──────── RECORDS TO USE
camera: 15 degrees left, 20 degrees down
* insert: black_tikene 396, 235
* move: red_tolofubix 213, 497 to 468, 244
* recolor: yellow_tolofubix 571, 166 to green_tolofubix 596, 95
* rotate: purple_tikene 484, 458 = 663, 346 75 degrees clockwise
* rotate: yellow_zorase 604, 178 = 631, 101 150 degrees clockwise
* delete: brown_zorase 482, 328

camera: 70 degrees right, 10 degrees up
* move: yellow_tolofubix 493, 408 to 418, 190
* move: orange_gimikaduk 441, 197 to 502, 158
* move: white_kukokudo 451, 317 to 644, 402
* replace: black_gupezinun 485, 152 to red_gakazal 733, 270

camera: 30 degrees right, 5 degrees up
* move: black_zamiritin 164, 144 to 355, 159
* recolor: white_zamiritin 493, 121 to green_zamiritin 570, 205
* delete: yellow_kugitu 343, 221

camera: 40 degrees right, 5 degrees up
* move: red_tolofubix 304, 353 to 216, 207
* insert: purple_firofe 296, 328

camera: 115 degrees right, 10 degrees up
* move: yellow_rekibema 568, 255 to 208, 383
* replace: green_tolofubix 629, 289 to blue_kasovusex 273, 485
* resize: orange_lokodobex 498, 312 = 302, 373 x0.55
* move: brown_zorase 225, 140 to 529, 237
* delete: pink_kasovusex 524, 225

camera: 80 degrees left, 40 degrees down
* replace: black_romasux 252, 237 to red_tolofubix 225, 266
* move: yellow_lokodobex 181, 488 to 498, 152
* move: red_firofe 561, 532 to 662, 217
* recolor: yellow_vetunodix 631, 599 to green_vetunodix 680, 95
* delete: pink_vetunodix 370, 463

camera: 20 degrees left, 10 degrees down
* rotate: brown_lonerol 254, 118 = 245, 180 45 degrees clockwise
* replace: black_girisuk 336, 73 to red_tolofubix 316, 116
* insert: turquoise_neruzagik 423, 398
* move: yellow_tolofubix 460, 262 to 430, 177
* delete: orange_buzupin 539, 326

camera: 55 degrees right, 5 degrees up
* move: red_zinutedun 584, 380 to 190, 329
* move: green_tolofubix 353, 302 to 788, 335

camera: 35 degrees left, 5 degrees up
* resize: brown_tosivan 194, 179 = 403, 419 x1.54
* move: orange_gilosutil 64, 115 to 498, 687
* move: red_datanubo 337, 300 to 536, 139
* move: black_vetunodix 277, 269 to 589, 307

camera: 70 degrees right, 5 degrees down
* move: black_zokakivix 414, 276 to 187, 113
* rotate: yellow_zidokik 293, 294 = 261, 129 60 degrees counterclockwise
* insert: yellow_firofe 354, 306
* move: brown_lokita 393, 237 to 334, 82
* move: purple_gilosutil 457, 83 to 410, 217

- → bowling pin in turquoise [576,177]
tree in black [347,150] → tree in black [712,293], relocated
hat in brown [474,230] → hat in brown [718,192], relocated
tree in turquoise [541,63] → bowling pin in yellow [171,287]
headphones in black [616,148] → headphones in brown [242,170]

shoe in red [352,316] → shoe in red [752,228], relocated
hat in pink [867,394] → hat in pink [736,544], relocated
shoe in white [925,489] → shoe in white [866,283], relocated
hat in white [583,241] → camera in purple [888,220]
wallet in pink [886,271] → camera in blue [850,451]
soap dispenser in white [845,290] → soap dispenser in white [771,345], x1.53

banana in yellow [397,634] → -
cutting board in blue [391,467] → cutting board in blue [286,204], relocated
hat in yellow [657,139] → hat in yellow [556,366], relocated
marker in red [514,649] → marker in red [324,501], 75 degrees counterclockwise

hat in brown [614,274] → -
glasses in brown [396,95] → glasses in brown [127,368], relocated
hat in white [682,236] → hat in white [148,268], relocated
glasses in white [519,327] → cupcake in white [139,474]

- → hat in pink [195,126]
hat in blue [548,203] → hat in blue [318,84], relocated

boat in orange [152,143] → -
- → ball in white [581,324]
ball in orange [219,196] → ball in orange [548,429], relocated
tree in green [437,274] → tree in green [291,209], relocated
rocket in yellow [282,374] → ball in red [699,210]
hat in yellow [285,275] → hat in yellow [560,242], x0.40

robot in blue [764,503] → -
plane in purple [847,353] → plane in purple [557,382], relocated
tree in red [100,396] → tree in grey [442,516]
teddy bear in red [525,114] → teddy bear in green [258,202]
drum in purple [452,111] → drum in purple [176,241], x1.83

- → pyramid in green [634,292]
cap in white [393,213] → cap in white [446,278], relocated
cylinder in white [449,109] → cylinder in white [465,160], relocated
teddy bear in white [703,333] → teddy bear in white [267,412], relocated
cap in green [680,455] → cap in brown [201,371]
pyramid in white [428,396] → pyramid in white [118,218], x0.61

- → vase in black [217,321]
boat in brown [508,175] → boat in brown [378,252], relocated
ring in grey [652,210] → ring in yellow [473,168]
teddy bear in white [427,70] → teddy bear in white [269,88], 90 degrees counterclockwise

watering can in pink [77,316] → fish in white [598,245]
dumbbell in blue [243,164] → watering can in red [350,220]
────────────────
## AIM OF THE TASK
Beginning with the opening line above, retype the records exactly through the line with "150 degrees clockwise", both ends included.

## RESPONSE TO THE EXERCISE
camera: 15 degrees left, 20 degrees down
* insert: black_tikene 396, 235
* move: red_tolofubix 213, 497 to 468, 244
* recolor: yellow_tolofubix 571, 166 to green_tolofubix 596, 95
* rotate: purple_tikene 484, 458 = 663, 346 75 degrees clockwise
* rotate: yellow_zorase 604, 178 = 631, 101 150 degrees clockwise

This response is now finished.